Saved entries

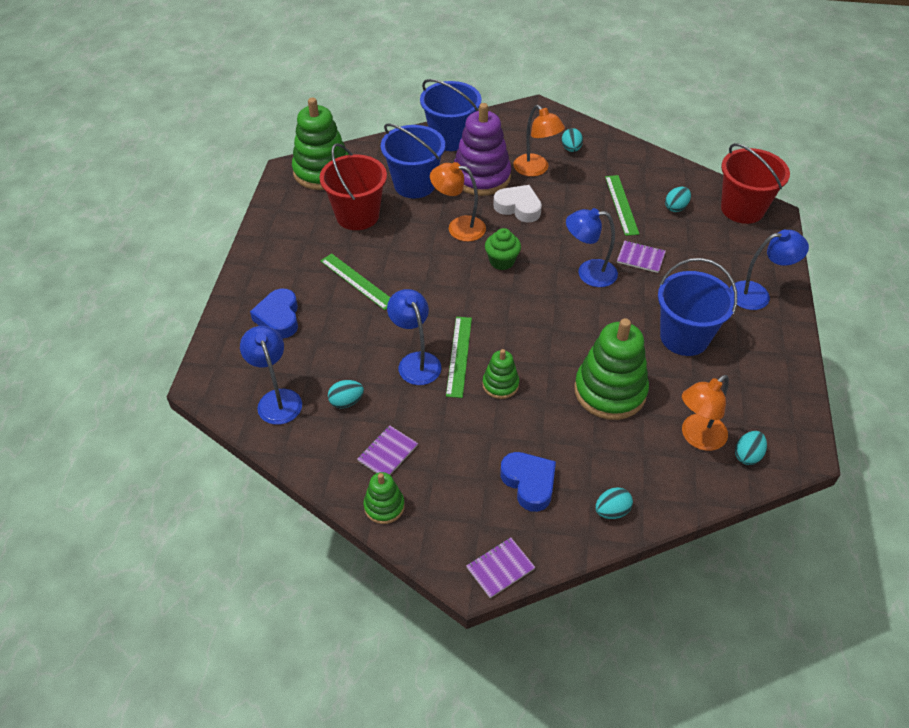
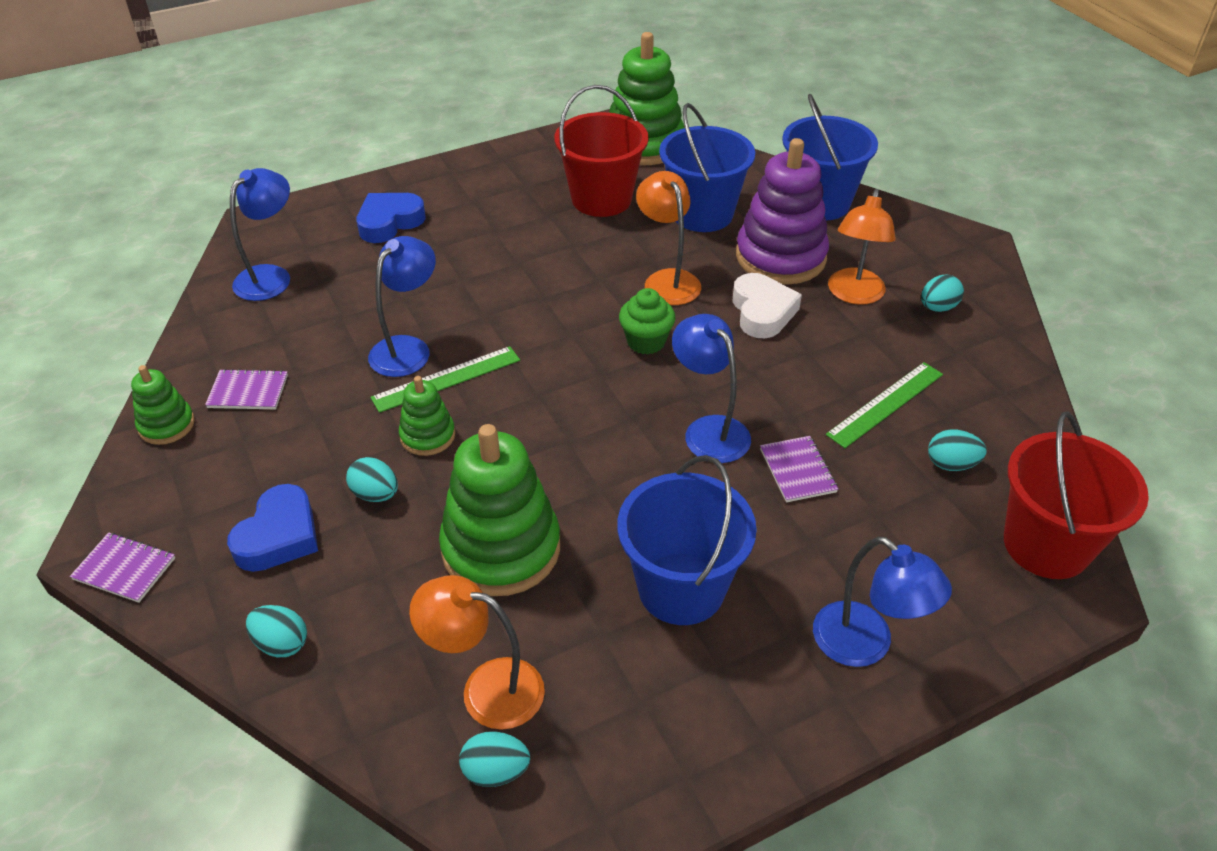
camera: 55 degrees right, 5 degrees down
(346, 402) = (303, 325): turquoise egg -> turquoise egg (375, 494)
(357, 281) = (496, 247): green ruler -> none

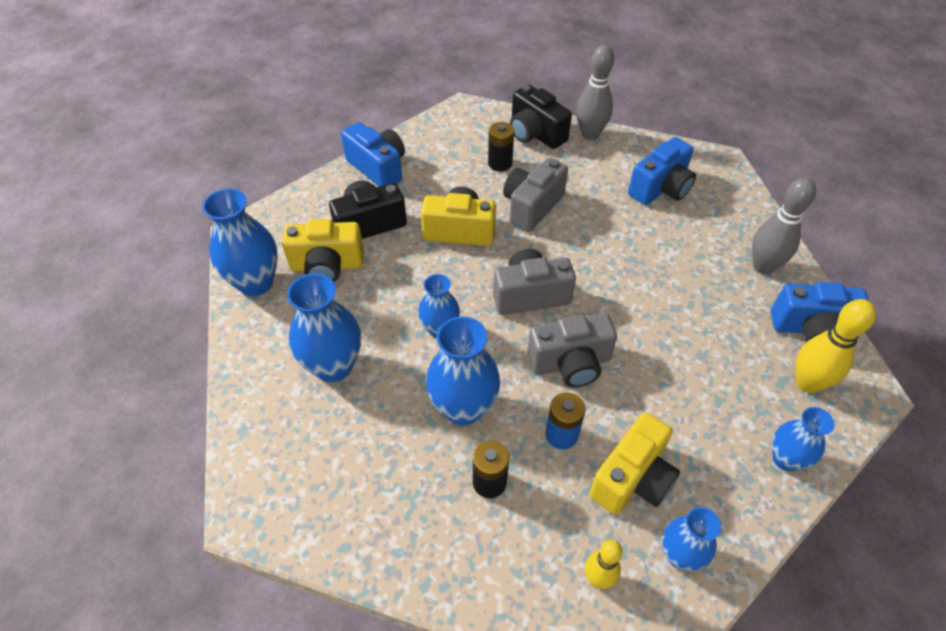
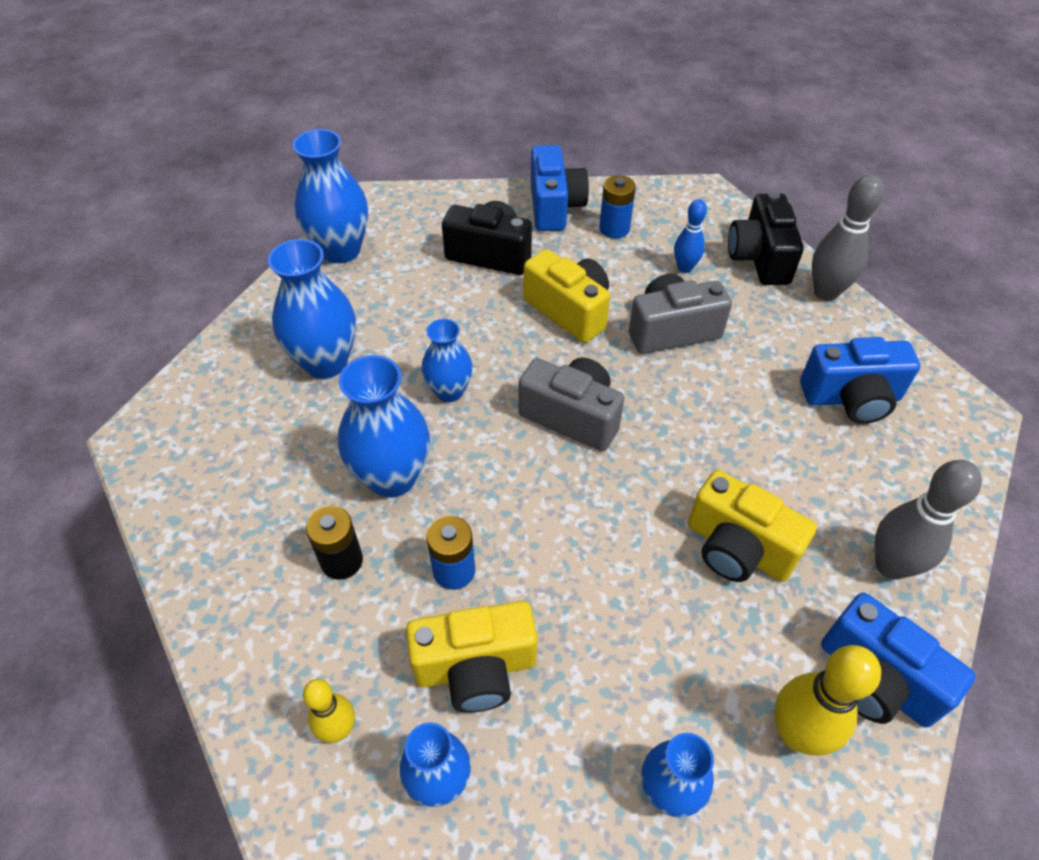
camera: 40 degrees right, 0 degrees up
(327, 266) = (413, 271): yellow camera -> yellow camera (738, 548)
(432, 162) = (614, 229): none -> blue battery
(500, 163) = (684, 268): black battery -> blue bowling pin
(570, 363) = (539, 510): grey camera -> none

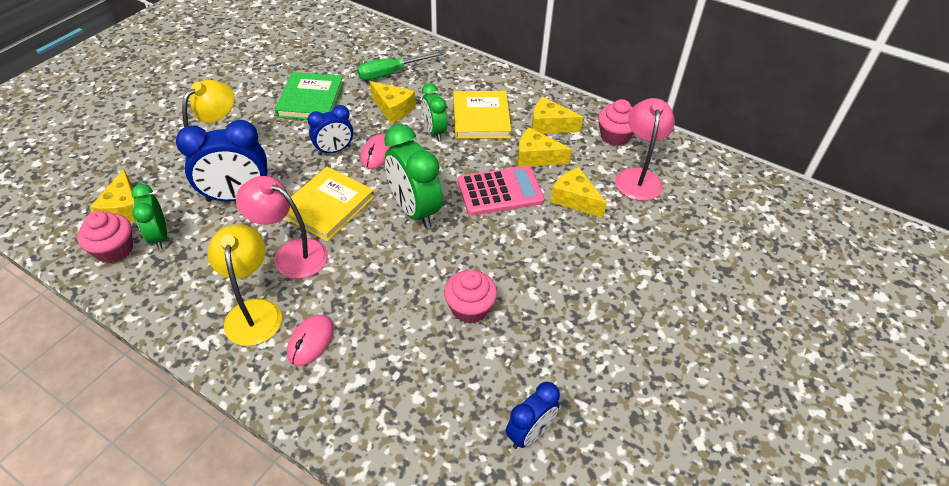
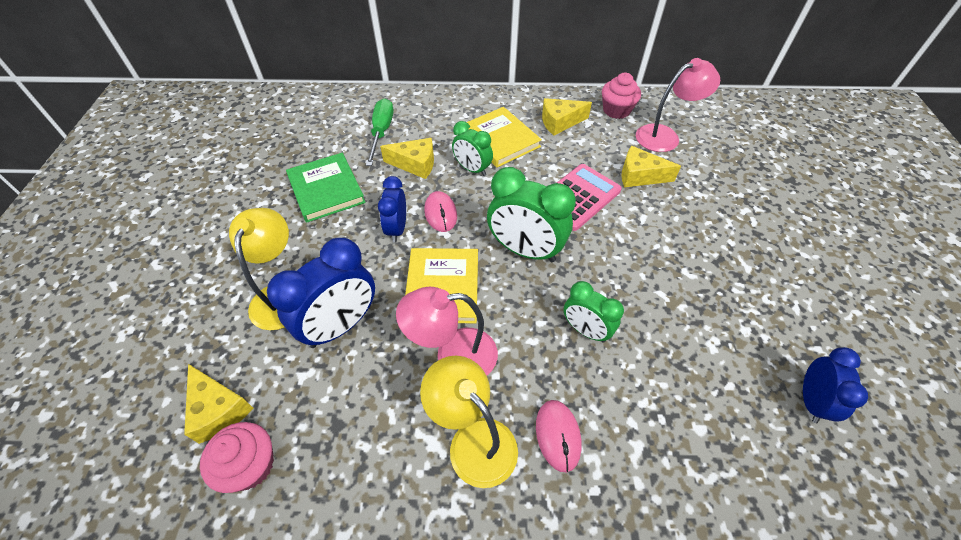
camera: 30 degrees left, 5 degrees up
(159, 236) = (292, 418): green clock -> green clock (585, 330)
(334, 150) = (397, 229): blue clock -> blue clock turned 150 degrees clockwise
(391, 73) = (381, 132): green screwdriver -> green screwdriver turned 150 degrees clockwise
(470, 308) = (657, 316): pink cupcake -> none
(536, 157) = (576, 154): yellow cheese -> none
(638, 177) = (665, 136): pink lamp -> pink lamp turned 90 degrees clockwise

● Brief: Among the lines above, find those holding "none" and copy each one.

● Solution for this task:
(357, 281) = (496, 247): green ruler -> none
(432, 162) = (614, 229): none -> blue battery
(570, 363) = (539, 510): grey camera -> none
(470, 308) = (657, 316): pink cupcake -> none
(536, 157) = (576, 154): yellow cheese -> none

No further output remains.